• Problem details: Search the records for "none" and copy each line that holds it.

Content revision data
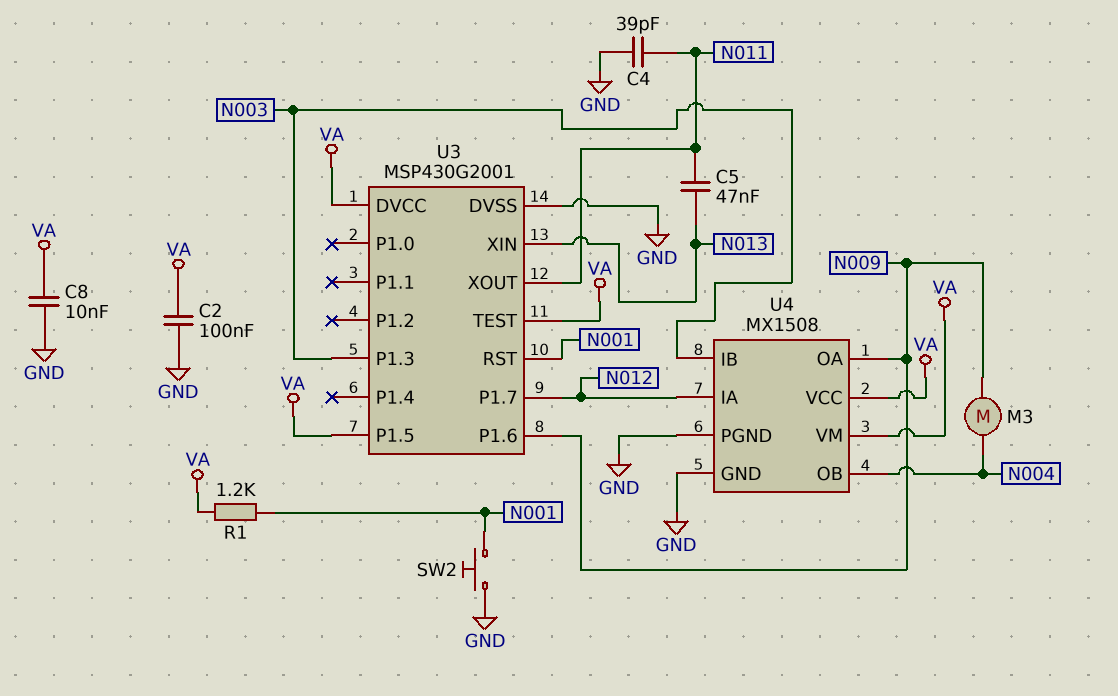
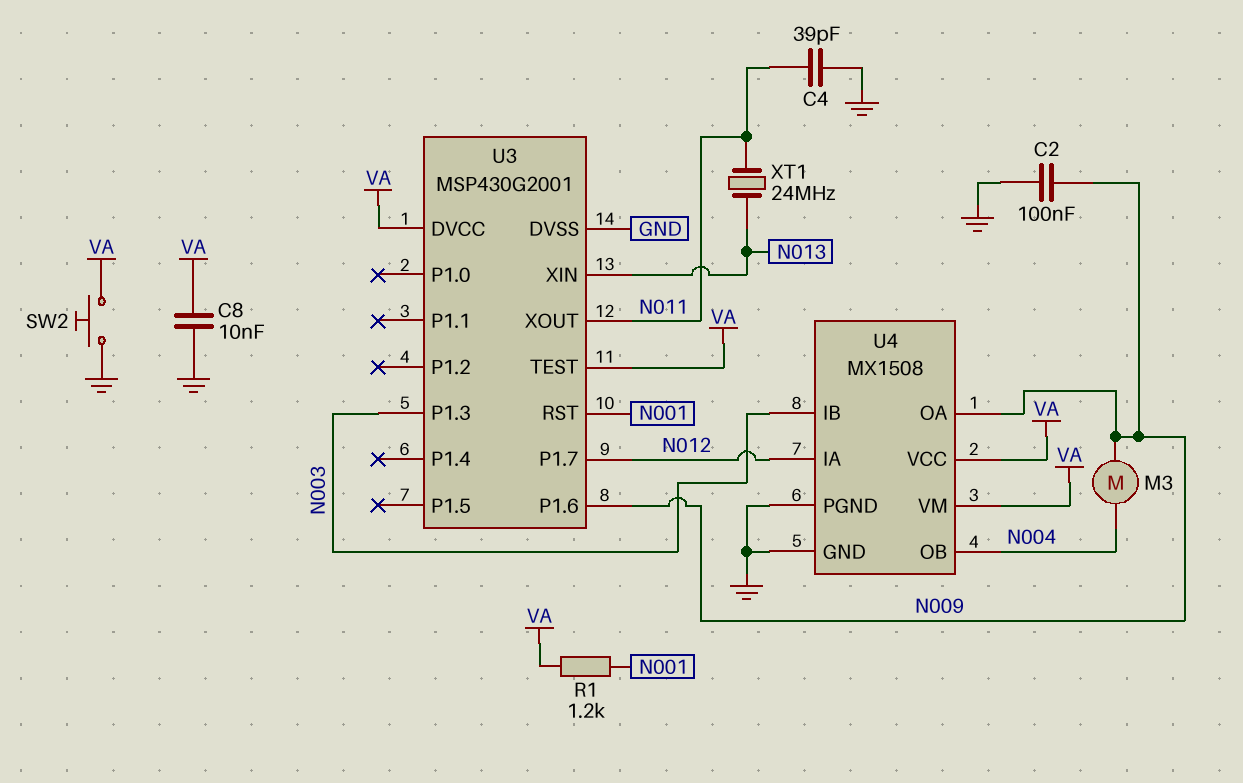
C2: 100nF (GND, VA) -> 100nF (GND, N009)
C5: 47nF (N011, N013) -> none
SW2: button (GND, N001) -> button (GND, VA)
U3 pin P1.5: VA -> none
XT1: none -> 24MHz (N011, N013)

• Response to this exercise:
C5: 47nF (N011, N013) -> none
U3 pin P1.5: VA -> none
XT1: none -> 24MHz (N011, N013)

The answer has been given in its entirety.